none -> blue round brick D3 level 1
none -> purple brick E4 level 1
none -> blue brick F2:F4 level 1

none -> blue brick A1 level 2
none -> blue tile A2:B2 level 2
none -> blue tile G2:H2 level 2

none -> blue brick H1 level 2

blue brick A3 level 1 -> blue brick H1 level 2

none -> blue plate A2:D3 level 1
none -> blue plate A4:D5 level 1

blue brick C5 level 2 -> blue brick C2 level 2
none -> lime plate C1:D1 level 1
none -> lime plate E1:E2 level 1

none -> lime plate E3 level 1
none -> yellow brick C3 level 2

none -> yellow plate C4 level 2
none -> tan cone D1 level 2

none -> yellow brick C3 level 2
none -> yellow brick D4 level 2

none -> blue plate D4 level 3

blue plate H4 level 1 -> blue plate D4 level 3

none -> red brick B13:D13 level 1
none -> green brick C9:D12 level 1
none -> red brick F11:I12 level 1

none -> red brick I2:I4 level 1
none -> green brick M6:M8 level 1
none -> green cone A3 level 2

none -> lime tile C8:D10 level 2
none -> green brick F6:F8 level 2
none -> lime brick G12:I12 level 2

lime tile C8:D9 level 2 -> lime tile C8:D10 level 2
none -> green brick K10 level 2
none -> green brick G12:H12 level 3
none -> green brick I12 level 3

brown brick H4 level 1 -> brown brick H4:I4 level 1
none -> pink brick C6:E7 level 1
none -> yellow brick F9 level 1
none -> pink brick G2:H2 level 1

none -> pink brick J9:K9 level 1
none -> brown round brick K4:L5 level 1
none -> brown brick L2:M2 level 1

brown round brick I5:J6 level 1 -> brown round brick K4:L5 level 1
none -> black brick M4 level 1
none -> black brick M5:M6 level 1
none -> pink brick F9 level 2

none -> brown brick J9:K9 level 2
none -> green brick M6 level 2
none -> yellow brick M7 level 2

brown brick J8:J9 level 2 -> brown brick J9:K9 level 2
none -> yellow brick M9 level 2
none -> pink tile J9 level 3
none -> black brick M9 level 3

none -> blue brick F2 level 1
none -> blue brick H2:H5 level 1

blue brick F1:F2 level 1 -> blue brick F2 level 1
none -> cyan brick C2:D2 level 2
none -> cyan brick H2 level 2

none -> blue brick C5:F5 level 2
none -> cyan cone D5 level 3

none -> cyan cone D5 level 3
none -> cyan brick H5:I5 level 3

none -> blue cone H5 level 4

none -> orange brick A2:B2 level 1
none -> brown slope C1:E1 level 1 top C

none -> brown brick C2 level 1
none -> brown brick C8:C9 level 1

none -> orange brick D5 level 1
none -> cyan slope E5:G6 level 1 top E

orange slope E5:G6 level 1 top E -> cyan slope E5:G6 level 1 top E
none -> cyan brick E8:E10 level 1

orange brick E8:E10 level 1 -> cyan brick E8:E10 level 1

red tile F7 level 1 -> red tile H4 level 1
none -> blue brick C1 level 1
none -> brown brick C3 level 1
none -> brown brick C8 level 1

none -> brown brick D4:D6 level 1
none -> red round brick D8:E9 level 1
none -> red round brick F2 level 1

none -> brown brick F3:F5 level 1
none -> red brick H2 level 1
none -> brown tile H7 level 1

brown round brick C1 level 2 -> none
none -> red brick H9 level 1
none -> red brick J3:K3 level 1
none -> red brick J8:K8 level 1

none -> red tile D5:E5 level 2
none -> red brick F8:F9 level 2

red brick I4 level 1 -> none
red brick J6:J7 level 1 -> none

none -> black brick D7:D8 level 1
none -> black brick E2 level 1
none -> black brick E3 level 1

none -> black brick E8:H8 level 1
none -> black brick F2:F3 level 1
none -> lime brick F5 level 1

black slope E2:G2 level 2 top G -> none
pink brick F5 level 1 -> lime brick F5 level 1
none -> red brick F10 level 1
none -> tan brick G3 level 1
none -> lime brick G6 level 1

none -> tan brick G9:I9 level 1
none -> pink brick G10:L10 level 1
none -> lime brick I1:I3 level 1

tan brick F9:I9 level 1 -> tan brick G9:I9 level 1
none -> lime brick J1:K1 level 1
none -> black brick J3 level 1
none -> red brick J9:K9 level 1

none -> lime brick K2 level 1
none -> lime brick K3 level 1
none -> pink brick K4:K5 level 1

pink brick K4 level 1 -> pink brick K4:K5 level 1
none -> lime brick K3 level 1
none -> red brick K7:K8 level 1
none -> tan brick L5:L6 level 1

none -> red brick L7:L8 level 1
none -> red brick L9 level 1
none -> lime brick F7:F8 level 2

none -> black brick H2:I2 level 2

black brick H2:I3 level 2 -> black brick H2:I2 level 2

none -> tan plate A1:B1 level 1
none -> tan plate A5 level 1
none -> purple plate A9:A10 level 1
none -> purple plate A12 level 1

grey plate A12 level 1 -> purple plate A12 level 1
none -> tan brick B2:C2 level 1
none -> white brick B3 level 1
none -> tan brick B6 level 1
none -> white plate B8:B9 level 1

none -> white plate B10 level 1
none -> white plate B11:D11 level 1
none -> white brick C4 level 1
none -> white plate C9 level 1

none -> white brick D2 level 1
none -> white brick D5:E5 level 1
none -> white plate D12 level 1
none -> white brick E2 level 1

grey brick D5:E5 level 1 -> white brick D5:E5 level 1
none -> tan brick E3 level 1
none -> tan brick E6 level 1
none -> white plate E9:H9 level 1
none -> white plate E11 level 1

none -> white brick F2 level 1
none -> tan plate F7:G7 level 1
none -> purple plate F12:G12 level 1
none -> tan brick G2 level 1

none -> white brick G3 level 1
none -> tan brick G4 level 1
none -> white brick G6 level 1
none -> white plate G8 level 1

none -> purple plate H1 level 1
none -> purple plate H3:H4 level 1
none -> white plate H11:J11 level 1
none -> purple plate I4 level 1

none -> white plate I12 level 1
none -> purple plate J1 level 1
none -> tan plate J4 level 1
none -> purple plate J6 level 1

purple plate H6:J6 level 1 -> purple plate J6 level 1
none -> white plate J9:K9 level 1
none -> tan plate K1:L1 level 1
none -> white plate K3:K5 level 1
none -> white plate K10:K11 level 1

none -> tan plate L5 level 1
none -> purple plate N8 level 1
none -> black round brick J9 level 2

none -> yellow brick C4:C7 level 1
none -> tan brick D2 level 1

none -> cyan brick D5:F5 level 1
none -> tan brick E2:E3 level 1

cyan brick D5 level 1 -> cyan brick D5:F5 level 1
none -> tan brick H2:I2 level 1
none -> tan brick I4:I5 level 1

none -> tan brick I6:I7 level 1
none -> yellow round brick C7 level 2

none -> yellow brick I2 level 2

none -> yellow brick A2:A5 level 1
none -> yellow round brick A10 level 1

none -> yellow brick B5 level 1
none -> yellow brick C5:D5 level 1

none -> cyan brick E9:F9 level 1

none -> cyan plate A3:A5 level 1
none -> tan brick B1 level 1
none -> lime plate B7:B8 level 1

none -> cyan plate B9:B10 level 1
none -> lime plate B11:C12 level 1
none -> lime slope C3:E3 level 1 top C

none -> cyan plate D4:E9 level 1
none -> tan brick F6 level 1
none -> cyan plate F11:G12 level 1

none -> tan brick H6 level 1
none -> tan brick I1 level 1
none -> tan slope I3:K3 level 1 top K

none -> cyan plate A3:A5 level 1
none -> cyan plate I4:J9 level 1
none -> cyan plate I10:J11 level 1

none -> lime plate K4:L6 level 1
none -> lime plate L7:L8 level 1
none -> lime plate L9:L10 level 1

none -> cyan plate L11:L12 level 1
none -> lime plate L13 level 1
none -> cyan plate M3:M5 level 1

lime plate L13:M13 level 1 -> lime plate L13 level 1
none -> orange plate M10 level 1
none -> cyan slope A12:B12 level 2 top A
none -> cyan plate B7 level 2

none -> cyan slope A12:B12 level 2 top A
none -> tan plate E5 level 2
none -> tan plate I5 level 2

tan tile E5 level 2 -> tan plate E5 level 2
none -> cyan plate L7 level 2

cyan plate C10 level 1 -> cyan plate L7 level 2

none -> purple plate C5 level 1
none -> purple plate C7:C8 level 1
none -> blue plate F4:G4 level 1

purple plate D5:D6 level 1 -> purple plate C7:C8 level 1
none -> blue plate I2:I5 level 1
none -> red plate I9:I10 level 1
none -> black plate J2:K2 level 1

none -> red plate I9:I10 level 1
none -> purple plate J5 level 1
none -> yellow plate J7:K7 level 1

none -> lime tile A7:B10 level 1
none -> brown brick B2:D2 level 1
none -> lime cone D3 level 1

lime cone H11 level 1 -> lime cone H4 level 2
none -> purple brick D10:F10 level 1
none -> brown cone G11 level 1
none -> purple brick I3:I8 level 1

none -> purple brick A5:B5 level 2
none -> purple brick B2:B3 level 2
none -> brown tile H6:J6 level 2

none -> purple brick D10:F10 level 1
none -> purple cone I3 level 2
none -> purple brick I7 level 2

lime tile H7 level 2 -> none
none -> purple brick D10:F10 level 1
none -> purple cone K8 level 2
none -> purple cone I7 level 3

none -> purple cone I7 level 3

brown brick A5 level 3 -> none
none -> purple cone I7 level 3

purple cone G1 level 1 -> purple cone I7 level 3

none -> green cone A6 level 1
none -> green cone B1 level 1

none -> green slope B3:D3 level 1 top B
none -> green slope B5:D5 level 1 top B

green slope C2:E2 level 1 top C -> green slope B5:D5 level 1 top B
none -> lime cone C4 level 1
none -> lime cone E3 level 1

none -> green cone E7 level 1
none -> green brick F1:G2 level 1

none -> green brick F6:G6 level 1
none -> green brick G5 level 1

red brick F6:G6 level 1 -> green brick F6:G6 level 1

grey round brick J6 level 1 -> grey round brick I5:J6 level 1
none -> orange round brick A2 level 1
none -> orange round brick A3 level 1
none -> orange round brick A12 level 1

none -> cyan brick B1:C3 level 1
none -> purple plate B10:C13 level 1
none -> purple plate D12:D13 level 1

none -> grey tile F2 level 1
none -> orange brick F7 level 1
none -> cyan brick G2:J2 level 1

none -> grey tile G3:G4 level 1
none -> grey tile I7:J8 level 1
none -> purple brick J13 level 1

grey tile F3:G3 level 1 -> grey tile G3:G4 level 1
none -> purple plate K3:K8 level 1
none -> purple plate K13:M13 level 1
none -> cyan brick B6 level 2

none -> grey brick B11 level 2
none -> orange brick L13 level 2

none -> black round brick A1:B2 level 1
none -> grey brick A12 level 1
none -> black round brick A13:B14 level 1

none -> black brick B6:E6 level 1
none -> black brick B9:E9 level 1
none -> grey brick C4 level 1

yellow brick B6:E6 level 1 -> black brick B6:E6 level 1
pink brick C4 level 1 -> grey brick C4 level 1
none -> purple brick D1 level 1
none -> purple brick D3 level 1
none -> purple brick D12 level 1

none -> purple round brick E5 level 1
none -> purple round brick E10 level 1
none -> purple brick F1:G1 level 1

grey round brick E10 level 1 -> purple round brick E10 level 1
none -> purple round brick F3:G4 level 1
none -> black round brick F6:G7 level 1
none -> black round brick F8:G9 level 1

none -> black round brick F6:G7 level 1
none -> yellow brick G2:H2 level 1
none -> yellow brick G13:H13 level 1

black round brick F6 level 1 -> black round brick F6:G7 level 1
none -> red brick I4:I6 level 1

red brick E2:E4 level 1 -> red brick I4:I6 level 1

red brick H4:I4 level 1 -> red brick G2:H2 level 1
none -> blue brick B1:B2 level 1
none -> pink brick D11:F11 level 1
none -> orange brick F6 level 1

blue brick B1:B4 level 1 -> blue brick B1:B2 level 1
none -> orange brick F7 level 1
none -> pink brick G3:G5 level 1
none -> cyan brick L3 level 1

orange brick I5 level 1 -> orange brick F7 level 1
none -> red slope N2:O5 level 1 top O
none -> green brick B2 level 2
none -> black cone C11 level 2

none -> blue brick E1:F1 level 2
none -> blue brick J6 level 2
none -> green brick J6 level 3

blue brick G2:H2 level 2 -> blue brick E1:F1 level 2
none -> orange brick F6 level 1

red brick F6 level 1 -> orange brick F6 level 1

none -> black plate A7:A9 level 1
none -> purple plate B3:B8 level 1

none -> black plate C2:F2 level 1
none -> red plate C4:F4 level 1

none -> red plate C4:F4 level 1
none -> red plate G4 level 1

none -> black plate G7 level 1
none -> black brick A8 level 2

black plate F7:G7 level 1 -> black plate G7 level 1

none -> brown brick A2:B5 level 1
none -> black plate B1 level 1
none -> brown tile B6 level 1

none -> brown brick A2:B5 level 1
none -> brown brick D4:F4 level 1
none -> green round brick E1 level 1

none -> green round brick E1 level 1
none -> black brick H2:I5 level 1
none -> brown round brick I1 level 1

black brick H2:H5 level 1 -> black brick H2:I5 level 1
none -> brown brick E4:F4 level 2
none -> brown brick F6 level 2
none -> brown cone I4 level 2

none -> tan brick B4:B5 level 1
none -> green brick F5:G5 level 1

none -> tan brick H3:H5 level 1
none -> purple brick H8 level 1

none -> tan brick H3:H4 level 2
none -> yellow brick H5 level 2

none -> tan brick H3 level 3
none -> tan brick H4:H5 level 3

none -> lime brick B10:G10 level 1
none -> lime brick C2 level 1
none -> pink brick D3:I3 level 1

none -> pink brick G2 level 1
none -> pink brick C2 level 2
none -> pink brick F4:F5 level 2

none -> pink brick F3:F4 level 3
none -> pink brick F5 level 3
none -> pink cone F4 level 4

* What is being asked: Above are the records; copy exactly the lines from the line with "none -> green brick I12 level 3" through the line with "none -> black brick M9 level 3", both included.

* Reply:
none -> green brick I12 level 3

brown brick H4 level 1 -> brown brick H4:I4 level 1
none -> pink brick C6:E7 level 1
none -> yellow brick F9 level 1
none -> pink brick G2:H2 level 1

none -> pink brick J9:K9 level 1
none -> brown round brick K4:L5 level 1
none -> brown brick L2:M2 level 1

brown round brick I5:J6 level 1 -> brown round brick K4:L5 level 1
none -> black brick M4 level 1
none -> black brick M5:M6 level 1
none -> pink brick F9 level 2

none -> brown brick J9:K9 level 2
none -> green brick M6 level 2
none -> yellow brick M7 level 2

brown brick J8:J9 level 2 -> brown brick J9:K9 level 2
none -> yellow brick M9 level 2
none -> pink tile J9 level 3
none -> black brick M9 level 3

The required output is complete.